◆ **EXERCISE**:
The lines to reproduce run from the one containing "D5: none -> zener 5.6V (A VS, K RESET)" to the end of the listing. Reproduce them exactly, both ends included, and nothing else.

——————

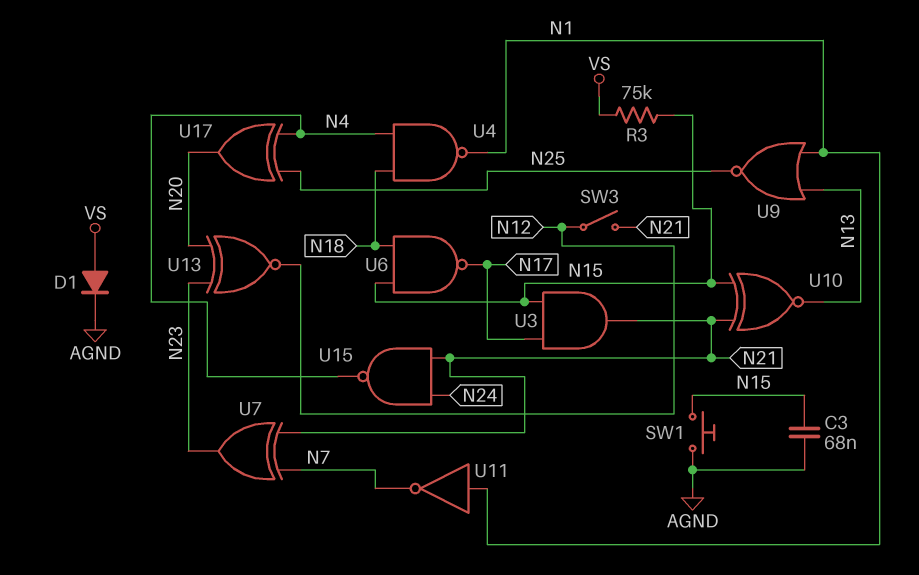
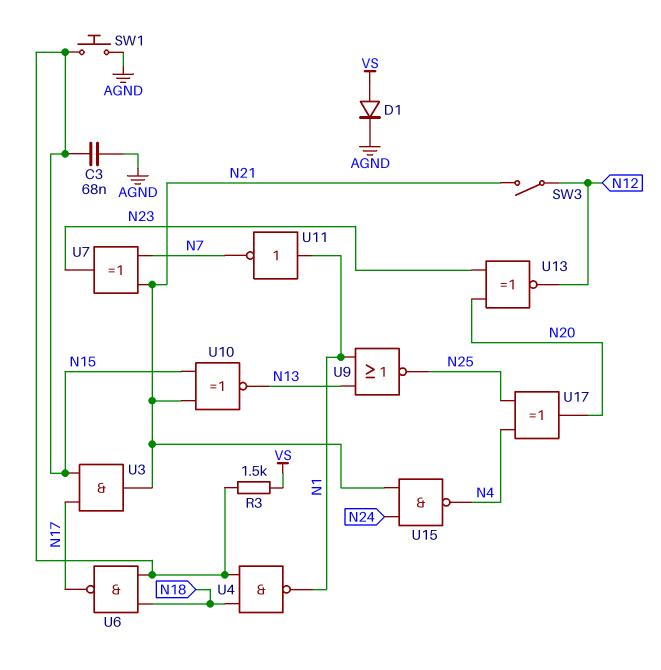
R3: 75k (N15, VS) -> 1.5k (N15, VS)
U4: NAND (in N4, in N18, out N1) -> NAND (in N15, in N18, out N1)

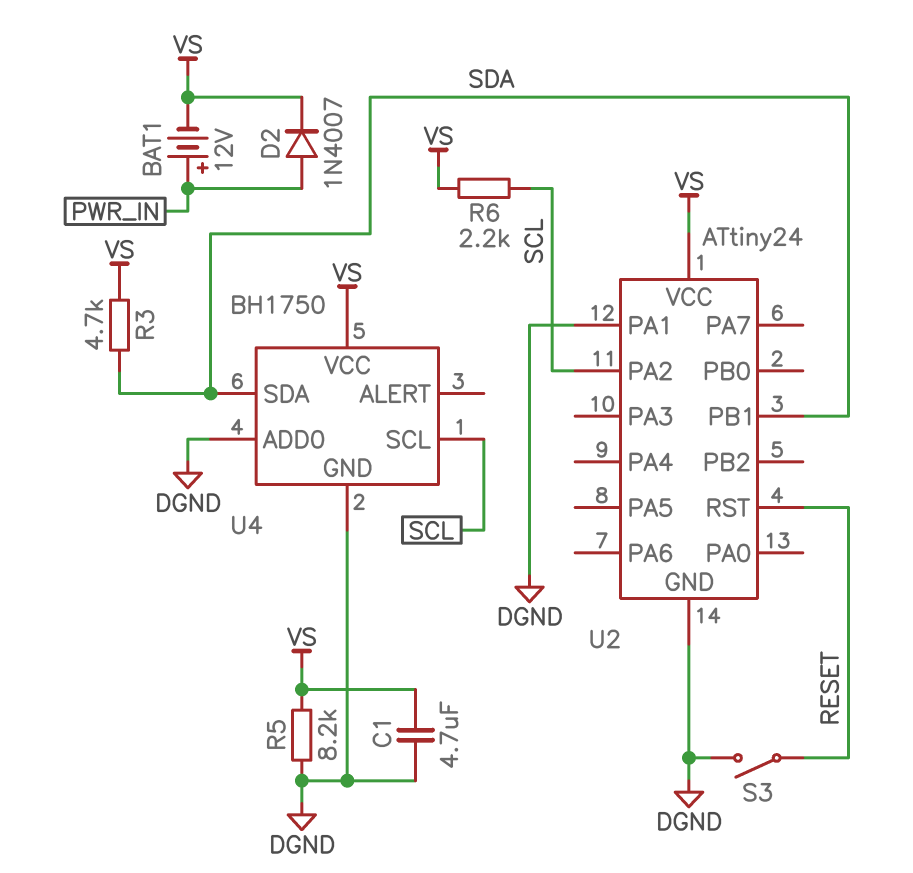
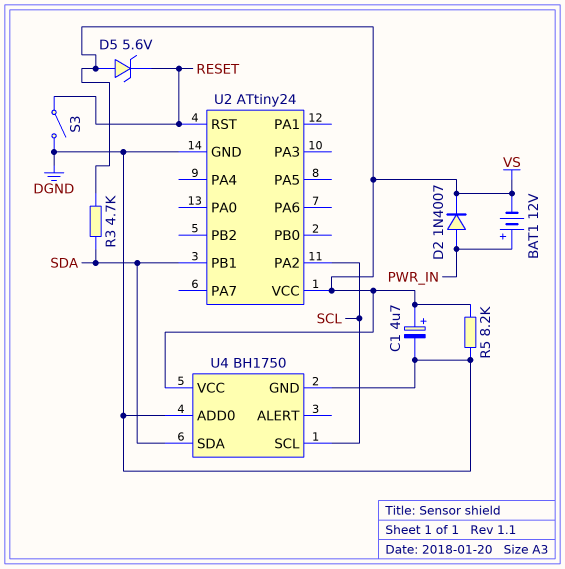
C1: 4.7uF (DGND, VS) -> 4.7uF (plus VS, minus DGND)
D5: none -> zener 5.6V (A VS, K RESET)
R6: 2.2k (SCL, VS) -> none
U2 pin PA1: DGND -> none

——————

◆ **RESPONSE BELOW**:
D5: none -> zener 5.6V (A VS, K RESET)
R6: 2.2k (SCL, VS) -> none
U2 pin PA1: DGND -> none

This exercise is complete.